DATA LISTING START
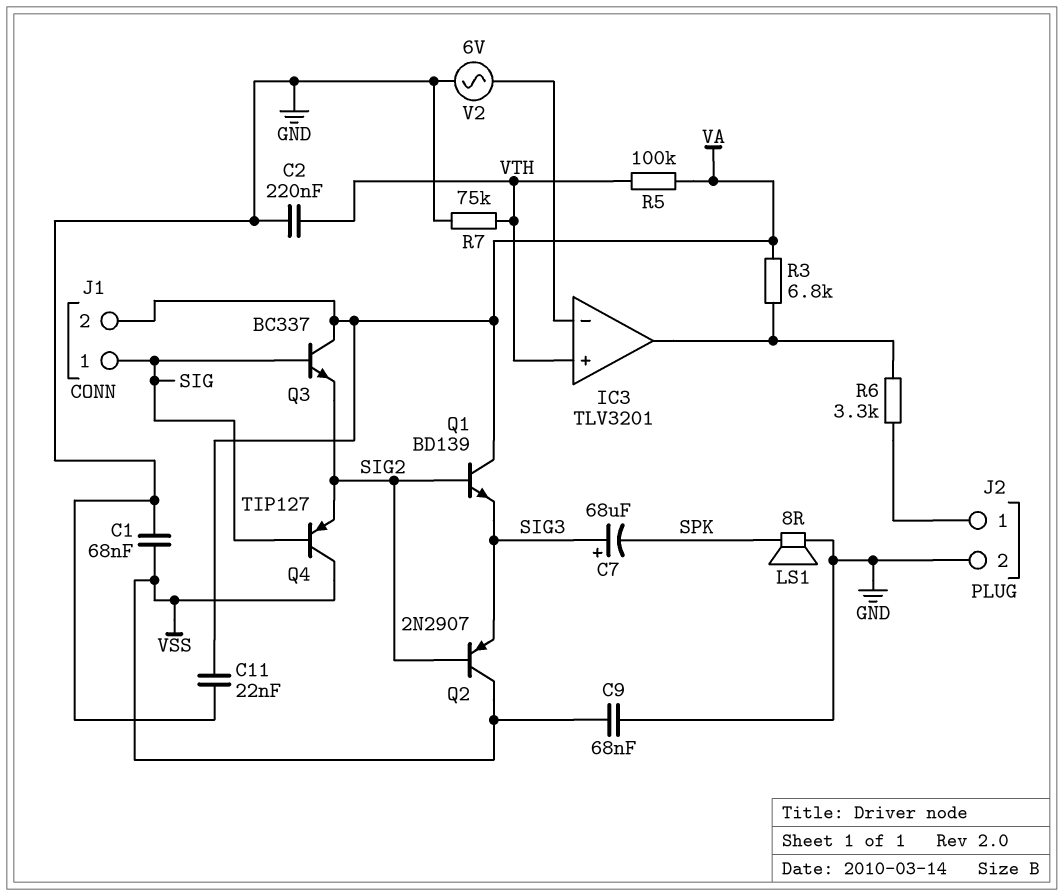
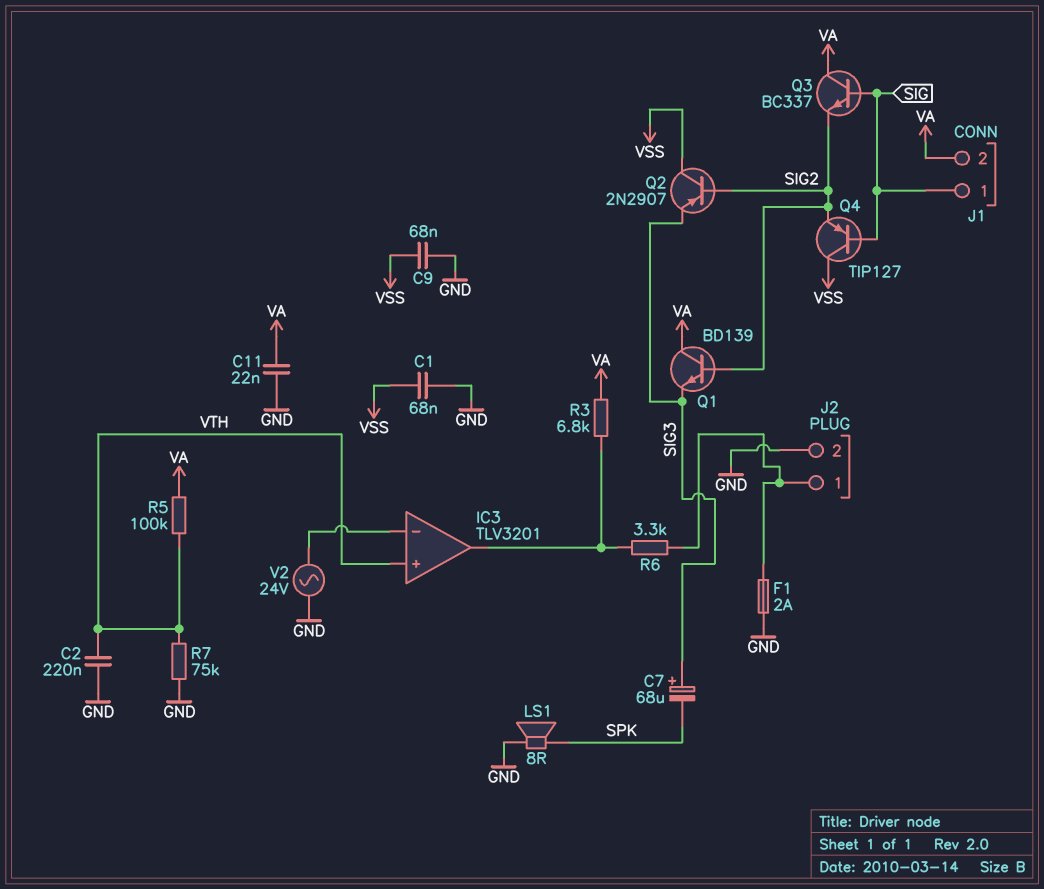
F1: none -> 2A (GND, J2/1)
V2: AC 6V (GND, IC3/in-) -> AC 24V (GND, IC3/in-)

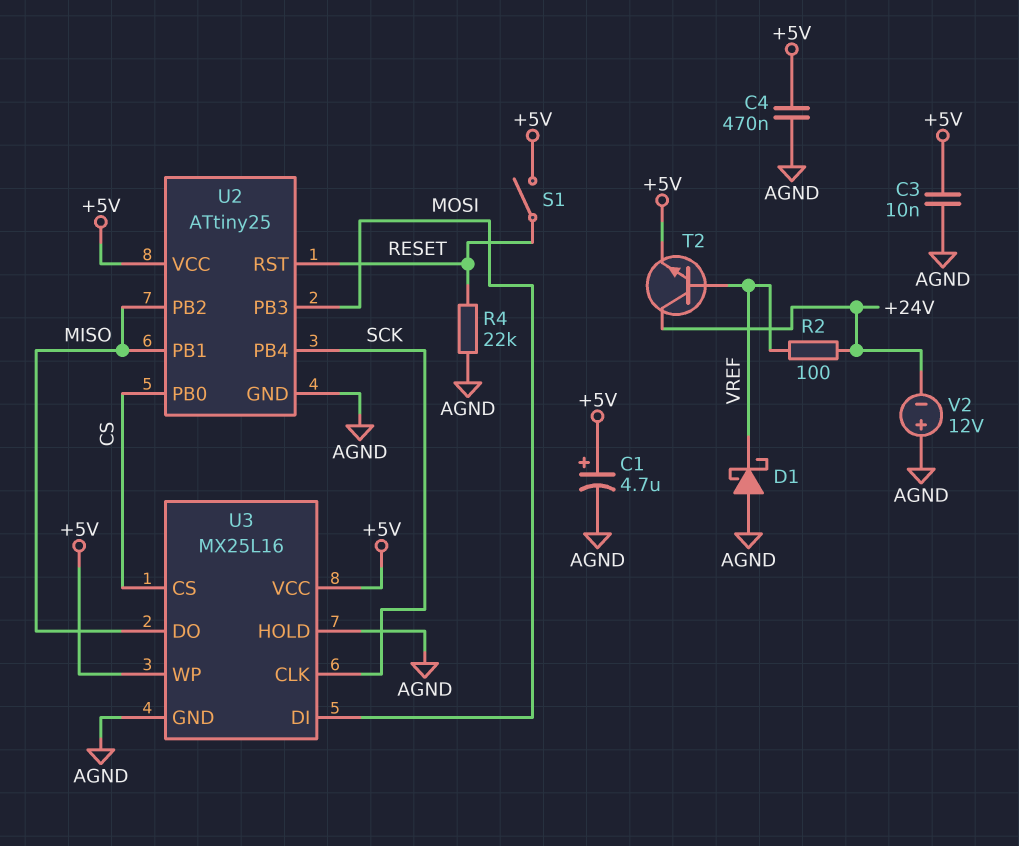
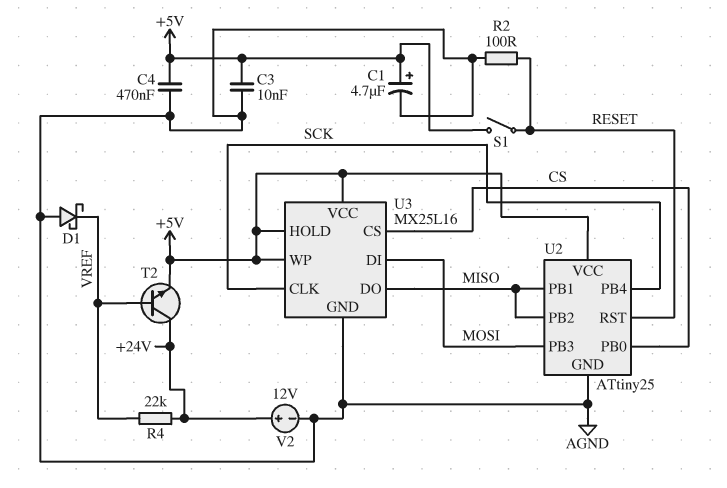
R2: 100 (+24V, VREF) -> 100 (AGND, RESET)
R4: 22k (AGND, RESET) -> 22k (+24V, VREF)
U3 pin HOLD: AGND -> +5V
V2: 12V (plus AGND, minus +24V) -> 12V (plus +24V, minus AGND)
DATA LISTING END
**EXERCISE**
Leave the pictures aside and give every entry above again word for word.

**RESPONSE TO THIS TASK**
F1: none -> 2A (GND, J2/1)
V2: AC 6V (GND, IC3/in-) -> AC 24V (GND, IC3/in-)

R2: 100 (+24V, VREF) -> 100 (AGND, RESET)
R4: 22k (AGND, RESET) -> 22k (+24V, VREF)
U3 pin HOLD: AGND -> +5V
V2: 12V (plus AGND, minus +24V) -> 12V (plus +24V, minus AGND)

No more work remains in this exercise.